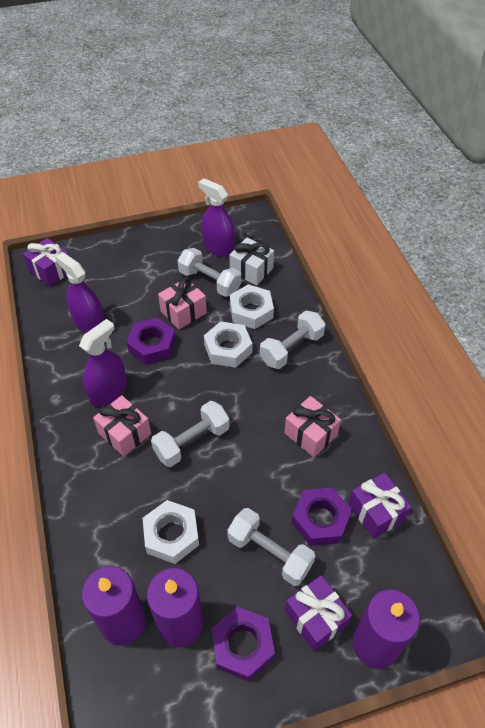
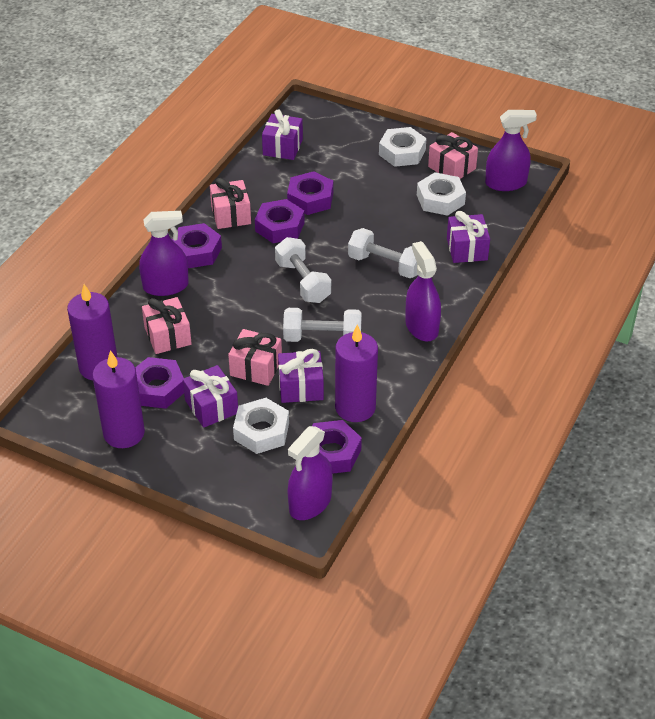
pink gift: 3 -> 4
purple gift: 3 -> 4
purple nut: 3 -> 5
purple spray bottle: 3 -> 4
white dumbbell: 4 -> 3
white gift: 1 -> 0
_ _ _ _
Exercise directions - What is needed is the data above, retyped exactly, with every picture left out.

Output below -
pink gift: 3 -> 4
purple gift: 3 -> 4
purple nut: 3 -> 5
purple spray bottle: 3 -> 4
white dumbbell: 4 -> 3
white gift: 1 -> 0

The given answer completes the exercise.